--- Data shown ---

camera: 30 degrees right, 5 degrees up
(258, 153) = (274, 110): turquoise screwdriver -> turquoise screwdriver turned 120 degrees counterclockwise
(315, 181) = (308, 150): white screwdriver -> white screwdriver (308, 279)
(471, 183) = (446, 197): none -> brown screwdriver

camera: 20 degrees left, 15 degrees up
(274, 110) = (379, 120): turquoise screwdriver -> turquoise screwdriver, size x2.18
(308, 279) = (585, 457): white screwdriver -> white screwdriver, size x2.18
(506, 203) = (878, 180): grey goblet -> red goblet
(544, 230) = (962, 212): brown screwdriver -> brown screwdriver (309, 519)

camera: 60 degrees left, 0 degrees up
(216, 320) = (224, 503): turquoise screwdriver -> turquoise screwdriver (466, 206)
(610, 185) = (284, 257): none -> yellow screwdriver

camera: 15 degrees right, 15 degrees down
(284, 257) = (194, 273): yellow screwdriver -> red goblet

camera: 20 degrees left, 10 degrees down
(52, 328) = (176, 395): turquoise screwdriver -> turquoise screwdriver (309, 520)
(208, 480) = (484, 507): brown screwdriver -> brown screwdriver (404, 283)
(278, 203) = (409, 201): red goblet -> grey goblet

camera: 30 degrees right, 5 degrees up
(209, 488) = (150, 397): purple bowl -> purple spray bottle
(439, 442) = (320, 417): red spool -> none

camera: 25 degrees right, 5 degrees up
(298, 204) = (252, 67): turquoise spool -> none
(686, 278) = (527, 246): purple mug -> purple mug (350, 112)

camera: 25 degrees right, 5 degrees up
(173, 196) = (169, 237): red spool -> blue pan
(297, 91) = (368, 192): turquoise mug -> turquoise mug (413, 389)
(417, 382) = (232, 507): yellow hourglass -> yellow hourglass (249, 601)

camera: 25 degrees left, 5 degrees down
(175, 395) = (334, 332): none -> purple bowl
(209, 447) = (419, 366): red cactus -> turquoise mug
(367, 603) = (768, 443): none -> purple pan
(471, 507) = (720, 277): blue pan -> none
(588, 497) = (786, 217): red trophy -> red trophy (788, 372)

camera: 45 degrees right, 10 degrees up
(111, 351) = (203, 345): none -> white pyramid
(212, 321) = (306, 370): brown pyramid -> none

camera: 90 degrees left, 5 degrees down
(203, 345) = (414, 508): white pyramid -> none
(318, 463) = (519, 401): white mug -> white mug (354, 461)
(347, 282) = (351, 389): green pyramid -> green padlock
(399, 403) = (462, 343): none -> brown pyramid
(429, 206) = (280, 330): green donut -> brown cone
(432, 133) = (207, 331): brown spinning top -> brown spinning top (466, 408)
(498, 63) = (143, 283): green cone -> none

--- What you should do ---
Every record must appear in the answer exactly as it does above.

--- Exercise response ---
camera: 30 degrees right, 5 degrees up
(258, 153) = (274, 110): turquoise screwdriver -> turquoise screwdriver turned 120 degrees counterclockwise
(315, 181) = (308, 150): white screwdriver -> white screwdriver (308, 279)
(471, 183) = (446, 197): none -> brown screwdriver

camera: 20 degrees left, 15 degrees up
(274, 110) = (379, 120): turquoise screwdriver -> turquoise screwdriver, size x2.18
(308, 279) = (585, 457): white screwdriver -> white screwdriver, size x2.18
(506, 203) = (878, 180): grey goblet -> red goblet
(544, 230) = (962, 212): brown screwdriver -> brown screwdriver (309, 519)

camera: 60 degrees left, 0 degrees up
(216, 320) = (224, 503): turquoise screwdriver -> turquoise screwdriver (466, 206)
(610, 185) = (284, 257): none -> yellow screwdriver

camera: 15 degrees right, 15 degrees down
(284, 257) = (194, 273): yellow screwdriver -> red goblet

camera: 20 degrees left, 10 degrees down
(52, 328) = (176, 395): turquoise screwdriver -> turquoise screwdriver (309, 520)
(208, 480) = (484, 507): brown screwdriver -> brown screwdriver (404, 283)
(278, 203) = (409, 201): red goblet -> grey goblet

camera: 30 degrees right, 5 degrees up
(209, 488) = (150, 397): purple bowl -> purple spray bottle
(439, 442) = (320, 417): red spool -> none

camera: 25 degrees right, 5 degrees up
(298, 204) = (252, 67): turquoise spool -> none
(686, 278) = (527, 246): purple mug -> purple mug (350, 112)

camera: 25 degrees right, 5 degrees up
(173, 196) = (169, 237): red spool -> blue pan
(297, 91) = (368, 192): turquoise mug -> turquoise mug (413, 389)
(417, 382) = (232, 507): yellow hourglass -> yellow hourglass (249, 601)

camera: 25 degrees left, 5 degrees down
(175, 395) = (334, 332): none -> purple bowl
(209, 447) = (419, 366): red cactus -> turquoise mug
(367, 603) = (768, 443): none -> purple pan
(471, 507) = (720, 277): blue pan -> none
(588, 497) = (786, 217): red trophy -> red trophy (788, 372)

camera: 45 degrees right, 10 degrees up
(111, 351) = (203, 345): none -> white pyramid
(212, 321) = (306, 370): brown pyramid -> none

camera: 90 degrees left, 5 degrees down
(203, 345) = (414, 508): white pyramid -> none
(318, 463) = (519, 401): white mug -> white mug (354, 461)
(347, 282) = (351, 389): green pyramid -> green padlock
(399, 403) = (462, 343): none -> brown pyramid
(429, 206) = (280, 330): green donut -> brown cone
(432, 133) = (207, 331): brown spinning top -> brown spinning top (466, 408)
(498, 63) = (143, 283): green cone -> none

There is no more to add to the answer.